RECORDED DATA:
<<<<

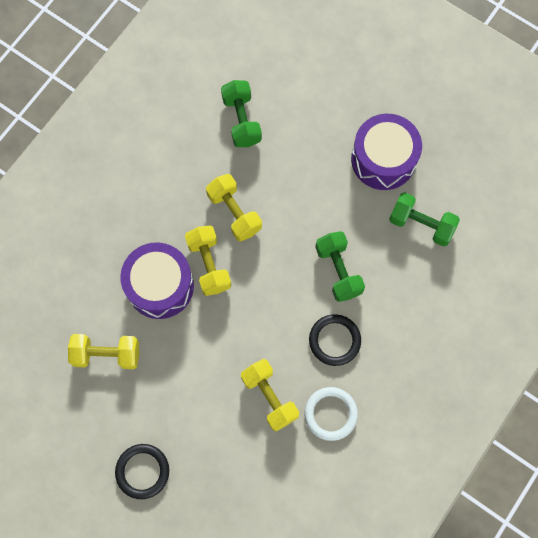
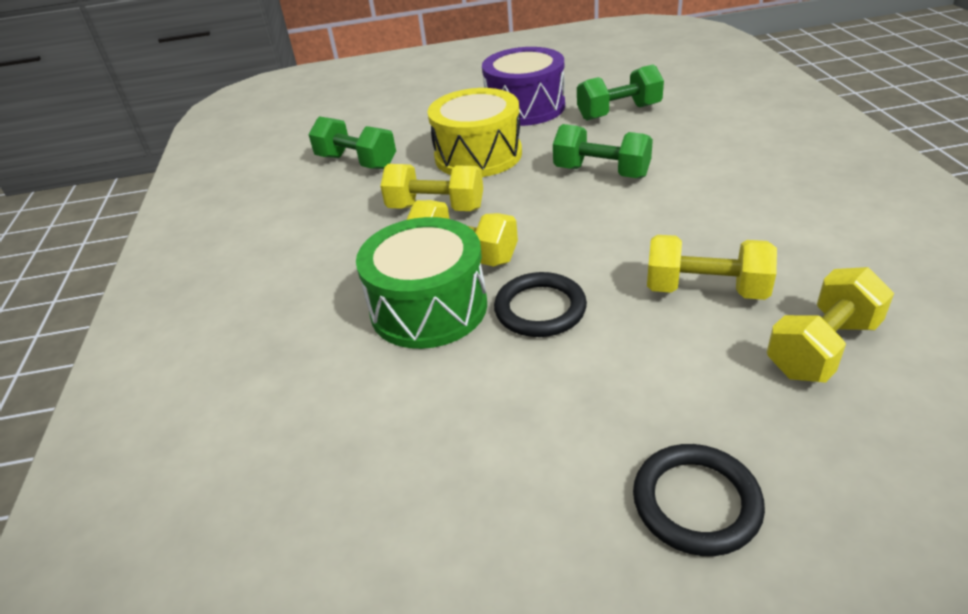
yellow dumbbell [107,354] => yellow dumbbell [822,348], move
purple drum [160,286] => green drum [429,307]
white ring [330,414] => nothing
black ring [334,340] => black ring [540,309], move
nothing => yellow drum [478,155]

>>>>

TASK OBJECTIVE: Reproduce the lines of the entries above exactly, but only from the line containing "purple drum [160,286] => green drum [429,307]" through the final line.

ANSWER:
purple drum [160,286] => green drum [429,307]
white ring [330,414] => nothing
black ring [334,340] => black ring [540,309], move
nothing => yellow drum [478,155]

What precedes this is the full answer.